▶ _HOW TO COMPLETE THIS TASK_
Copy, from the data below, each line that has the word "Pyramide".

[Before-and-after object listings]
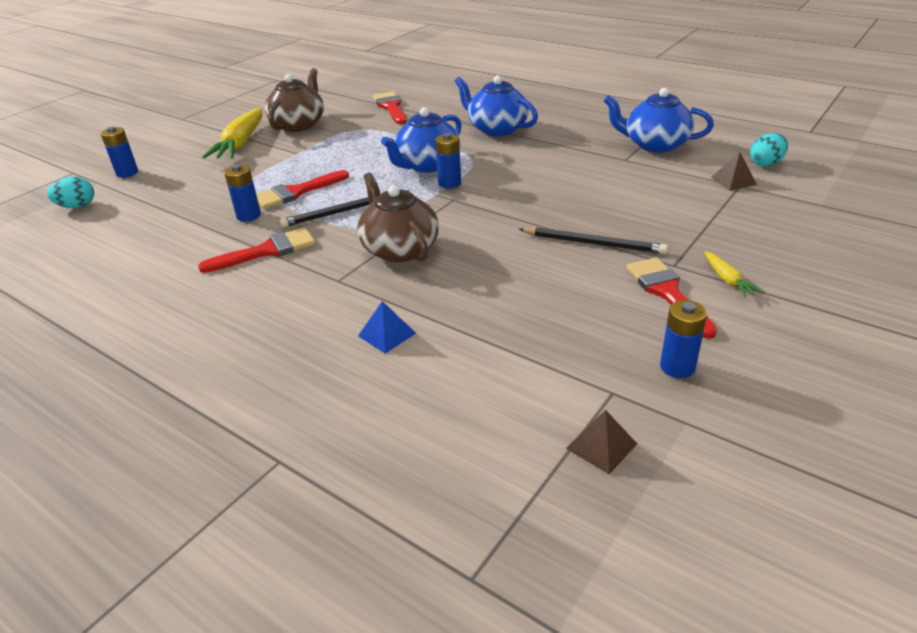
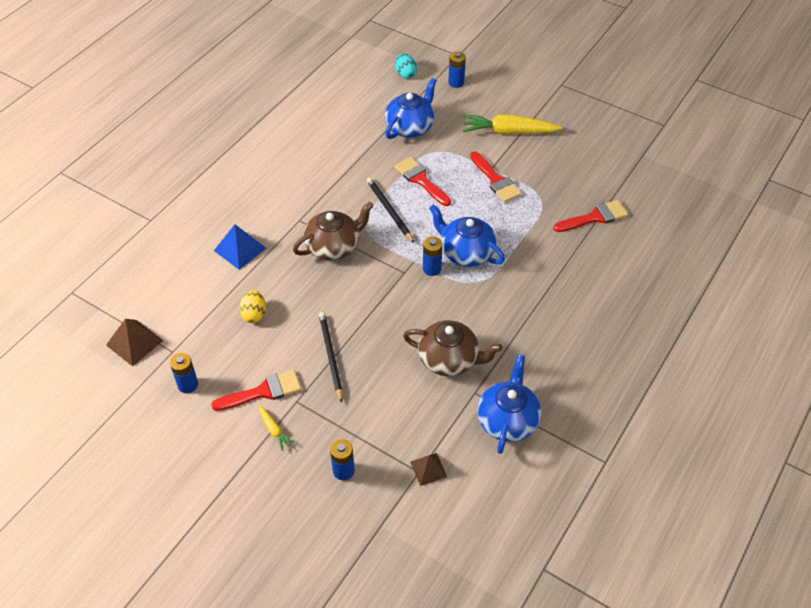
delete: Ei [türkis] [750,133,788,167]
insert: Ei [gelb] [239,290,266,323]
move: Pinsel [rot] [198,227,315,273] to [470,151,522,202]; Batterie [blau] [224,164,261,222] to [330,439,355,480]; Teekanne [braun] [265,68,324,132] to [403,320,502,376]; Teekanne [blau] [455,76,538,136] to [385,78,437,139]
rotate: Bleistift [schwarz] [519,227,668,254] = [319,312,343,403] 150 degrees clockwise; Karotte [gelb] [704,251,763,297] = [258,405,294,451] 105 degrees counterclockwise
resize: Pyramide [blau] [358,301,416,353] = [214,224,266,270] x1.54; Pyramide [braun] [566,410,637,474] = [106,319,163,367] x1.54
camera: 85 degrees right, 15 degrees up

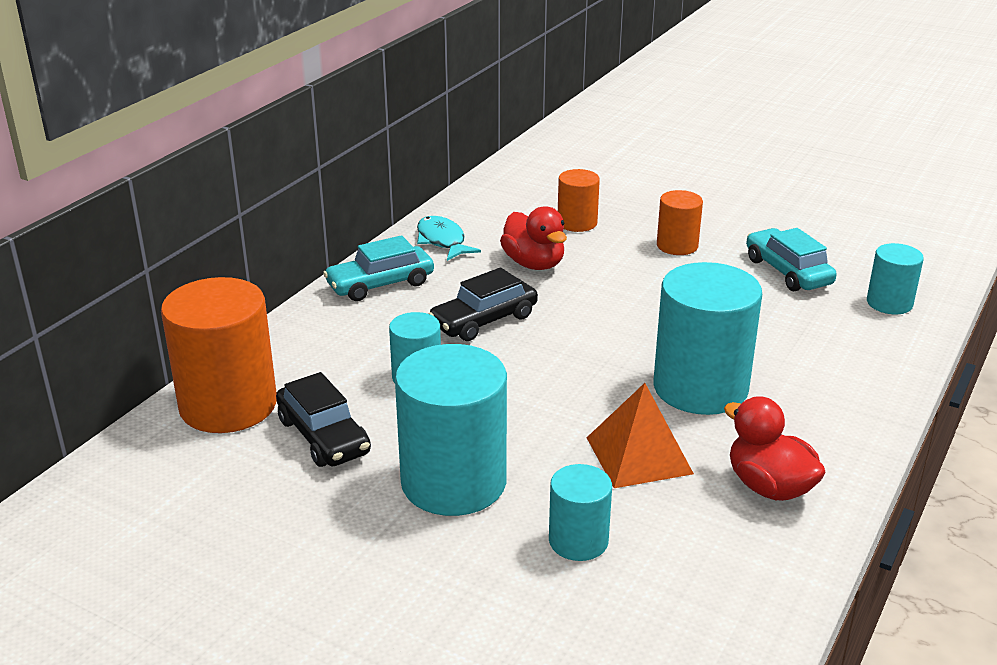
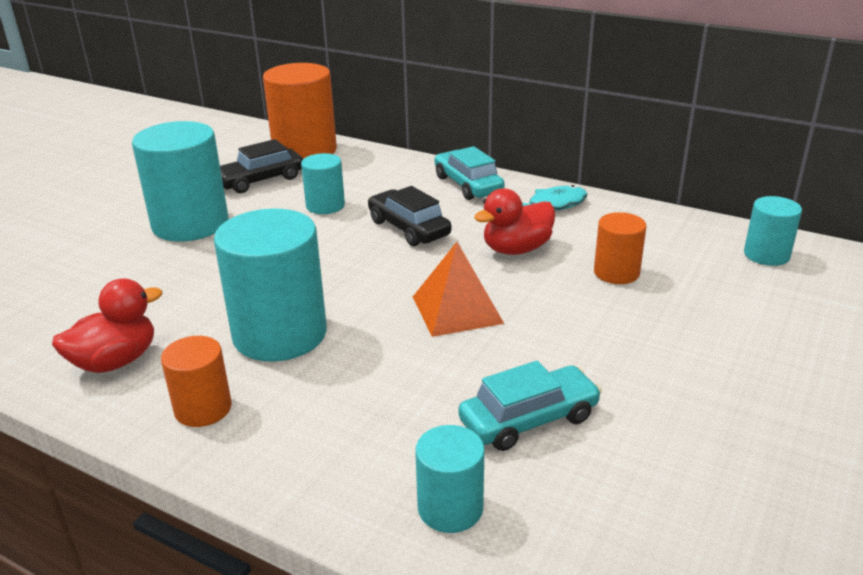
move: Vollzylinder [türkis] [549,464,612,561] to [744,196,802,266]; Pyramide [orange] [587,383,694,488] to [413,242,504,337]; Vollzylinder [orange] [657,190,703,255] to [161,336,232,427]
camera: 90 degrees right, 0 degrees up

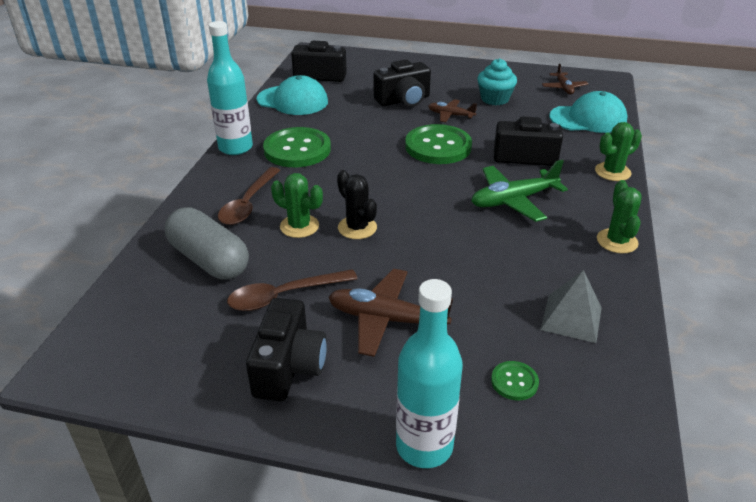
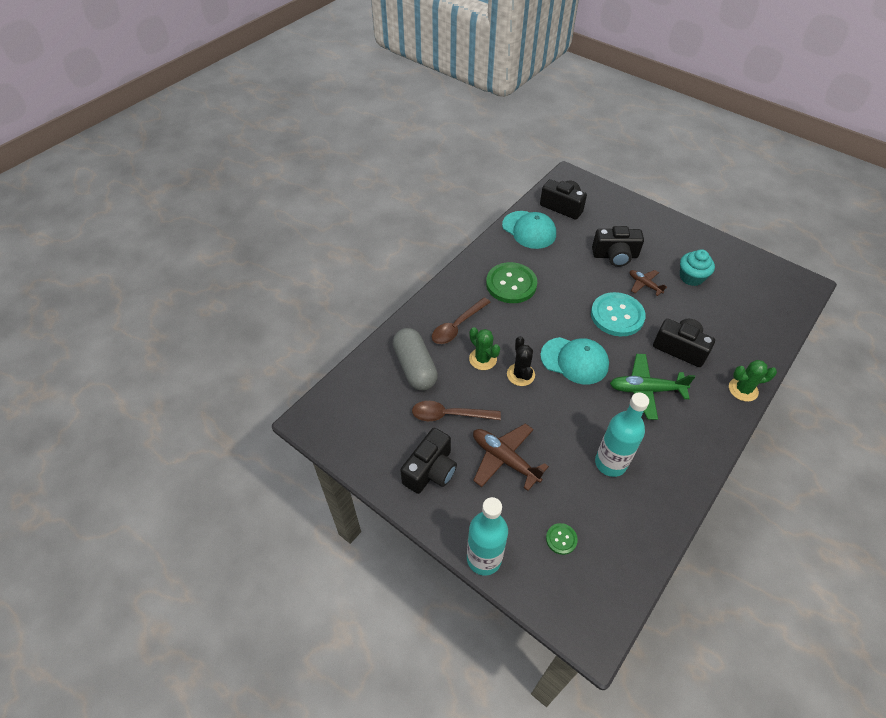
delete: Pyramide [grau] [540,270,602,343]; Flugzeug [braun] [542,63,588,95]; Kaktus [grün] [597,180,642,253]
move: Flasche [türkis] [207,21,253,155] to [595,393,649,477]; Kappe [türkis] [549,91,628,133] to [540,337,609,384]
recolor: Knopf [grün] [405,124,472,164] to Knopf [türkis] [591,292,646,336]
camera: 25 degrees right, 15 degrees up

▶ _SOLUTION TO THE PROBLEM_
resize: Pyramide [blau] [358,301,416,353] = [214,224,266,270] x1.54; Pyramide [braun] [566,410,637,474] = [106,319,163,367] x1.54
move: Vollzylinder [türkis] [549,464,612,561] to [744,196,802,266]; Pyramide [orange] [587,383,694,488] to [413,242,504,337]; Vollzylinder [orange] [657,190,703,255] to [161,336,232,427]
delete: Pyramide [grau] [540,270,602,343]; Flugzeug [braun] [542,63,588,95]; Kaktus [grün] [597,180,642,253]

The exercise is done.